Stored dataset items

** begin **

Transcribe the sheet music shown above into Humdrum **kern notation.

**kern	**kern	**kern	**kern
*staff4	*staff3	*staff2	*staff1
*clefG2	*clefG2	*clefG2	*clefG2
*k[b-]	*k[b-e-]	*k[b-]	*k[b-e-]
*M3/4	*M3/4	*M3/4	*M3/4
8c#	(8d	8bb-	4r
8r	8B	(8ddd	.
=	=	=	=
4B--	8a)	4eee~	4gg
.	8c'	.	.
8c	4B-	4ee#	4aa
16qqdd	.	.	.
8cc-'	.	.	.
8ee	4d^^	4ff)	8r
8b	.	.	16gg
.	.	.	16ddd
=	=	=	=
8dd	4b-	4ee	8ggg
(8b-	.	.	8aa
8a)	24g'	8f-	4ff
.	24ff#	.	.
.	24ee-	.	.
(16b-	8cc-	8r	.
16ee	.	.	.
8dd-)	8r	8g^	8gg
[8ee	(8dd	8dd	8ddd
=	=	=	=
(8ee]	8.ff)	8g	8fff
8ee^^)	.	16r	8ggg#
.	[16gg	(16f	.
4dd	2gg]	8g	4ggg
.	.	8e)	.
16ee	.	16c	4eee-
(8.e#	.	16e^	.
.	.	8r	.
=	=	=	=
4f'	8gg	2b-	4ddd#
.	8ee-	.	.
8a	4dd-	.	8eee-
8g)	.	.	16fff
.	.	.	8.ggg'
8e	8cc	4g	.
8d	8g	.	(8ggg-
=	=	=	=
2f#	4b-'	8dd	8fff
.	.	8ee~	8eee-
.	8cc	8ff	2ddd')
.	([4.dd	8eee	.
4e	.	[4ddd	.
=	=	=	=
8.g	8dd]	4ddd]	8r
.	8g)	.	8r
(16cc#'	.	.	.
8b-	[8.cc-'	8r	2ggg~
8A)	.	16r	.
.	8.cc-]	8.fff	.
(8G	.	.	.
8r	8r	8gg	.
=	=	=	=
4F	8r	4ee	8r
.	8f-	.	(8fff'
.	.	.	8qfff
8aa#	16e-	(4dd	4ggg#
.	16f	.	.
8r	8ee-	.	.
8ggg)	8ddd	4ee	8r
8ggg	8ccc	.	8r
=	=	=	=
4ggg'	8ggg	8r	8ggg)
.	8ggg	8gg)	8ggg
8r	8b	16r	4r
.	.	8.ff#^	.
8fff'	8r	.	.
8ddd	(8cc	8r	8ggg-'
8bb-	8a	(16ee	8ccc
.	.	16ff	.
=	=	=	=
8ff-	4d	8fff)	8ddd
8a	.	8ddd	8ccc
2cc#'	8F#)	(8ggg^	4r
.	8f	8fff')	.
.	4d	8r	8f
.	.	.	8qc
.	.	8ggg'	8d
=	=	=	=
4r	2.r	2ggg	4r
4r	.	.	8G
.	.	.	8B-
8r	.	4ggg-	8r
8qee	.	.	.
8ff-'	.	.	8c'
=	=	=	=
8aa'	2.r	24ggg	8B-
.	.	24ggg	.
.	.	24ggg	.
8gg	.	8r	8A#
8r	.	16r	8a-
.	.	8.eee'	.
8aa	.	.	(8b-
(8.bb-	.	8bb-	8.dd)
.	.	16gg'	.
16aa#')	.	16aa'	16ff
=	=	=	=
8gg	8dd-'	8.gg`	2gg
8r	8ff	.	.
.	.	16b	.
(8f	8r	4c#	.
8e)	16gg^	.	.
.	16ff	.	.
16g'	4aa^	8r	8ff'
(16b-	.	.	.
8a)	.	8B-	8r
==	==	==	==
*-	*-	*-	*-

** end **

**WHAT YOU WILL DO**
Output every item above verbatim, keeping each line unchanged and in its original order.

**ANSWER FOR THIS EXERCISE**
Transcribe the sheet music shown above into Humdrum **kern notation.

**kern	**kern	**kern	**kern
*staff4	*staff3	*staff2	*staff1
*clefG2	*clefG2	*clefG2	*clefG2
*k[b-]	*k[b-e-]	*k[b-]	*k[b-e-]
*M3/4	*M3/4	*M3/4	*M3/4
8c#	(8d	8bb-	4r
8r	8B	(8ddd	.
=	=	=	=
4B--	8a)	4eee~	4gg
.	8c'	.	.
8c	4B-	4ee#	4aa
16qqdd	.	.	.
8cc-'	.	.	.
8ee	4d^^	4ff)	8r
8b	.	.	16gg
.	.	.	16ddd
=	=	=	=
8dd	4b-	4ee	8ggg
(8b-	.	.	8aa
8a)	24g'	8f-	4ff
.	24ff#	.	.
.	24ee-	.	.
(16b-	8cc-	8r	.
16ee	.	.	.
8dd-)	8r	8g^	8gg
[8ee	(8dd	8dd	8ddd
=	=	=	=
(8ee]	8.ff)	8g	8fff
8ee^^)	.	16r	8ggg#
.	[16gg	(16f	.
4dd	2gg]	8g	4ggg
.	.	8e)	.
16ee	.	16c	4eee-
(8.e#	.	16e^	.
.	.	8r	.
=	=	=	=
4f'	8gg	2b-	4ddd#
.	8ee-	.	.
8a	4dd-	.	8eee-
8g)	.	.	16fff
.	.	.	8.ggg'
8e	8cc	4g	.
8d	8g	.	(8ggg-
=	=	=	=
2f#	4b-'	8dd	8fff
.	.	8ee~	8eee-
.	8cc	8ff	2ddd')
.	([4.dd	8eee	.
4e	.	[4ddd	.
=	=	=	=
8.g	8dd]	4ddd]	8r
.	8g)	.	8r
(16cc#'	.	.	.
8b-	[8.cc-'	8r	2ggg~
8A)	.	16r	.
.	8.cc-]	8.fff	.
(8G	.	.	.
8r	8r	8gg	.
=	=	=	=
4F	8r	4ee	8r
.	8f-	.	(8fff'
.	.	.	8qfff
8aa#	16e-	(4dd	4ggg#
.	16f	.	.
8r	8ee-	.	.
8ggg)	8ddd	4ee	8r
8ggg	8ccc	.	8r
=	=	=	=
4ggg'	8ggg	8r	8ggg)
.	8ggg	8gg)	8ggg
8r	8b	16r	4r
.	.	8.ff#^	.
8fff'	8r	.	.
8ddd	(8cc	8r	8ggg-'
8bb-	8a	(16ee	8ccc
.	.	16ff	.
=	=	=	=
8ff-	4d	8fff)	8ddd
8a	.	8ddd	8ccc
2cc#'	8F#)	(8ggg^	4r
.	8f	8fff')	.
.	4d	8r	8f
.	.	.	8qc
.	.	8ggg'	8d
=	=	=	=
4r	2.r	2ggg	4r
4r	.	.	8G
.	.	.	8B-
8r	.	4ggg-	8r
8qee	.	.	.
8ff-'	.	.	8c'
=	=	=	=
8aa'	2.r	24ggg	8B-
.	.	24ggg	.
.	.	24ggg	.
8gg	.	8r	8A#
8r	.	16r	8a-
.	.	8.eee'	.
8aa	.	.	(8b-
(8.bb-	.	8bb-	8.dd)
.	.	16gg'	.
16aa#')	.	16aa'	16ff
=	=	=	=
8gg	8dd-'	8.gg`	2gg
8r	8ff	.	.
.	.	16b	.
(8f	8r	4c#	.
8e)	16gg^	.	.
.	16ff	.	.
16g'	4aa^	8r	8ff'
(16b-	.	.	.
8a)	.	8B-	8r
==	==	==	==
*-	*-	*-	*-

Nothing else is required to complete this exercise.